# GOAL OF THE EXERCISE
Rewrite the whole listing below as a numbered list, leaving out blank lines and the picture markers.

# RECORDS FOR THIS EXERCISE
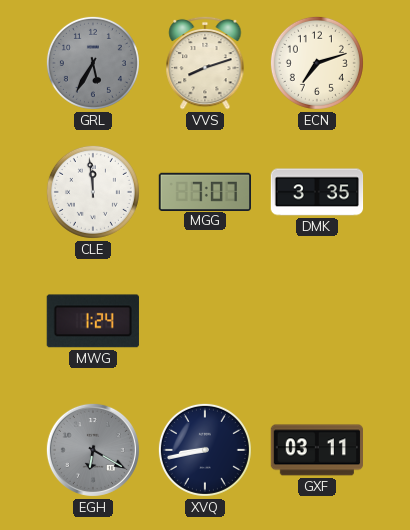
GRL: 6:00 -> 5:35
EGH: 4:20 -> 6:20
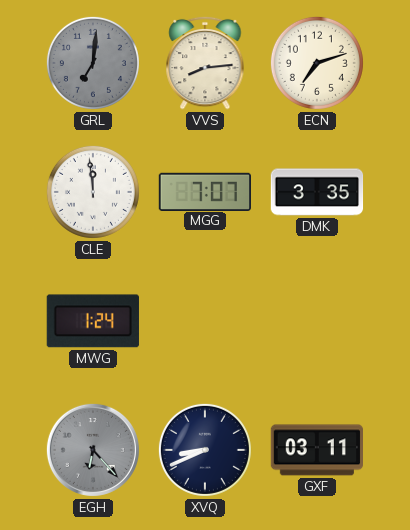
GRL: 5:35 -> 7:01
VVS: 8:12 -> 8:14
EGH: 6:20 -> 6:23
XVQ: 8:43 -> 8:41
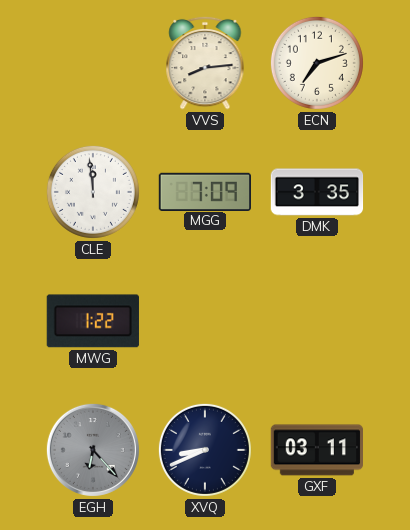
GRL: 7:01 -> none
MGG: 7:07 -> 7:09
MWG: 1:24 -> 1:22
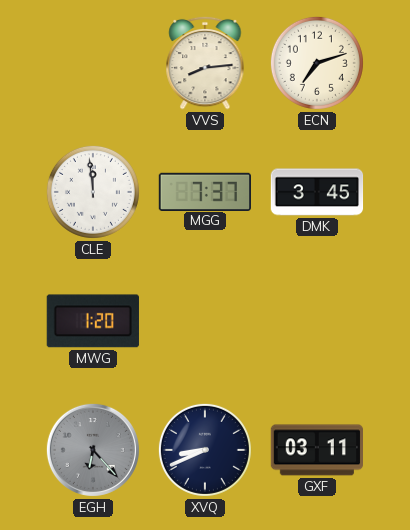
MGG: 7:09 -> 7:37
DMK: 3:35 -> 3:45
MWG: 1:22 -> 1:20
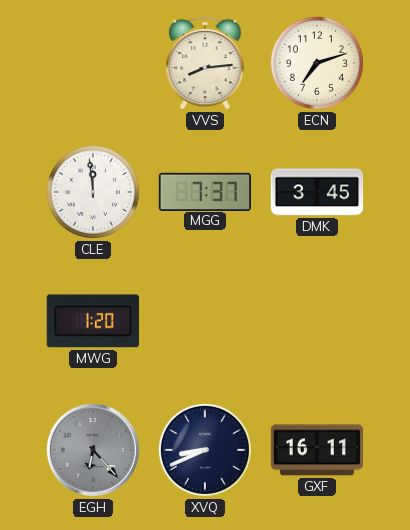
GXF: 03:11 -> 16:11
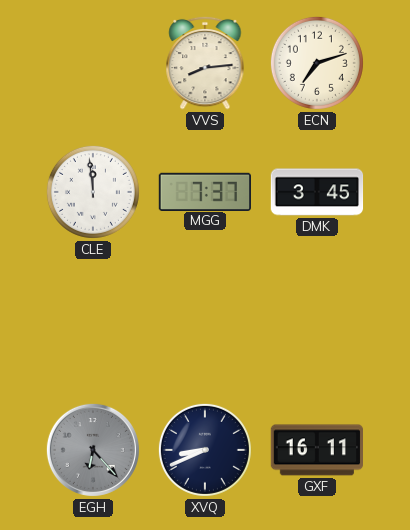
MWG: 1:20 -> none
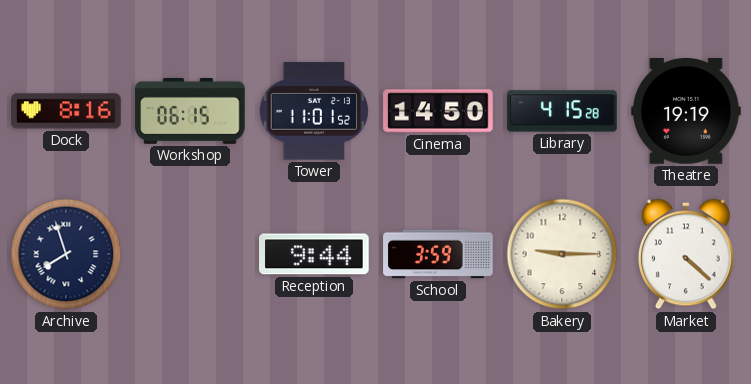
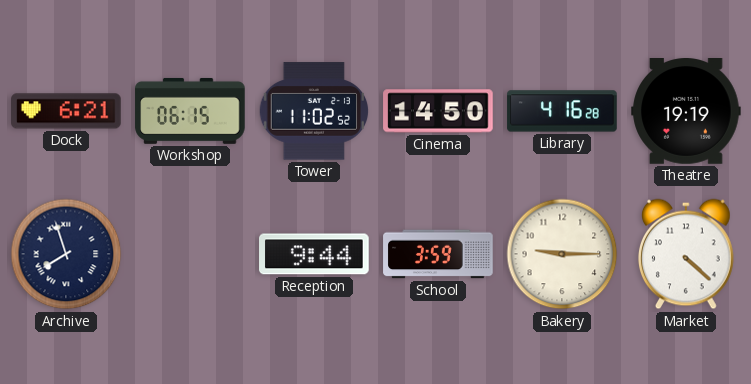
Dock: 8:16 -> 6:21
Tower: 11:01 -> 11:02
Library: 4:15 -> 4:16
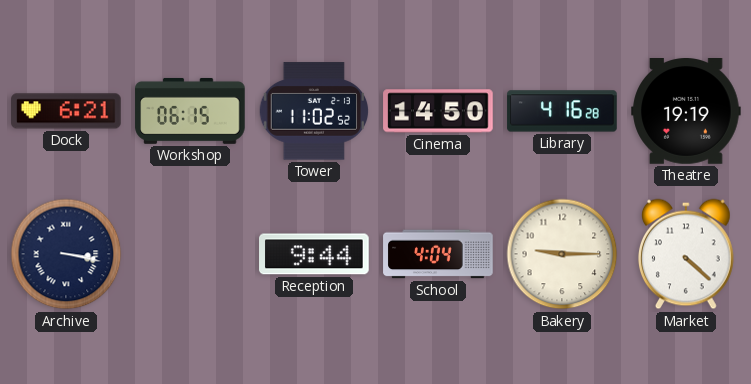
Archive: 7:57 -> 3:17
School: 3:59 -> 4:04
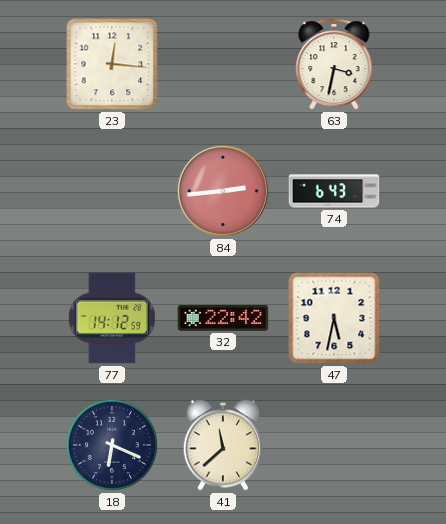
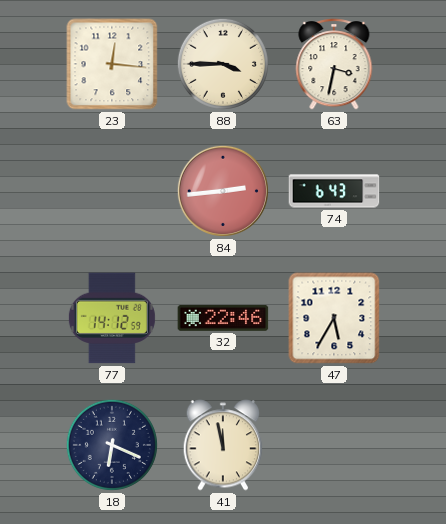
88: none -> 3:45
32: 22:42 -> 22:46
47: 5:32 -> 5:35
41: 11:38 -> 11:58
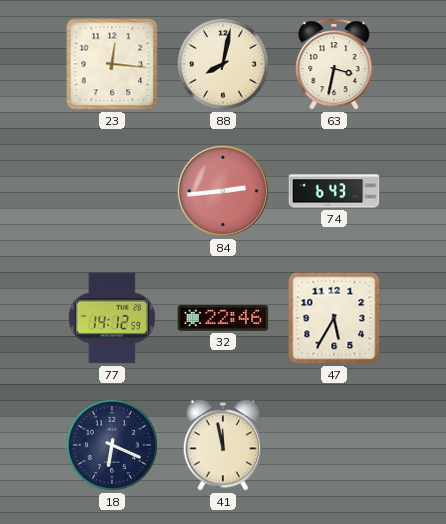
88: 3:45 -> 8:02
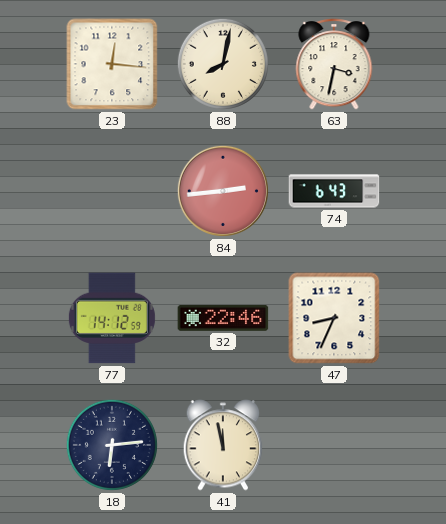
47: 5:35 -> 8:34
18: 6:19 -> 6:14
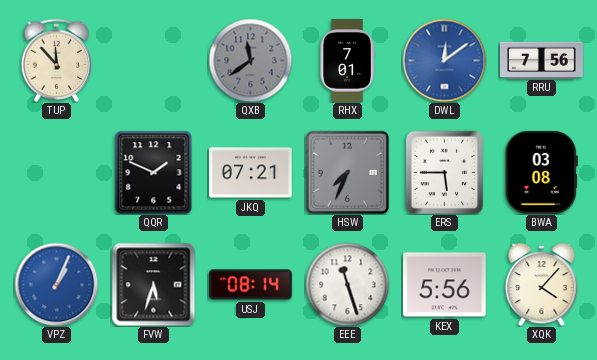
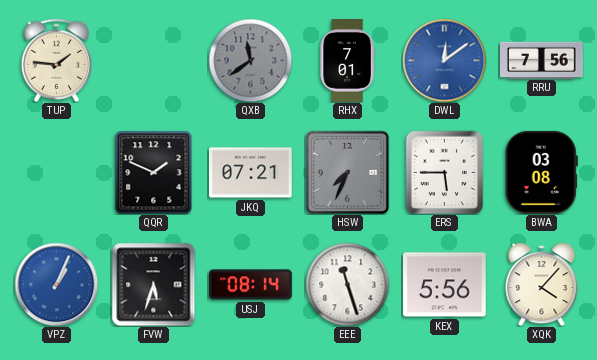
TUP: 11:53 -> 1:46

# FINISHED ANSWER
1. GRL: 6:00 -> 5:35
2. EGH: 4:20 -> 6:20
3. GRL: 5:35 -> 7:01
4. VVS: 8:12 -> 8:14
5. EGH: 6:20 -> 6:23
6. XVQ: 8:43 -> 8:41
7. GRL: 7:01 -> none
8. MGG: 7:07 -> 7:09
9. MWG: 1:24 -> 1:22
10. MGG: 7:09 -> 7:37
11. DMK: 3:35 -> 3:45
12. MWG: 1:22 -> 1:20
13. GXF: 03:11 -> 16:11
14. MWG: 1:20 -> none
15. Dock: 8:16 -> 6:21
16. Tower: 11:01 -> 11:02
17. Library: 4:15 -> 4:16
18. Archive: 7:57 -> 3:17
19. School: 3:59 -> 4:04
20. 88: none -> 3:45
21. 32: 22:42 -> 22:46
22. 47: 5:32 -> 5:35
23. 41: 11:38 -> 11:58
24. 88: 3:45 -> 8:02
25. 47: 5:35 -> 8:34
26. 18: 6:19 -> 6:14
27. TUP: 11:53 -> 1:46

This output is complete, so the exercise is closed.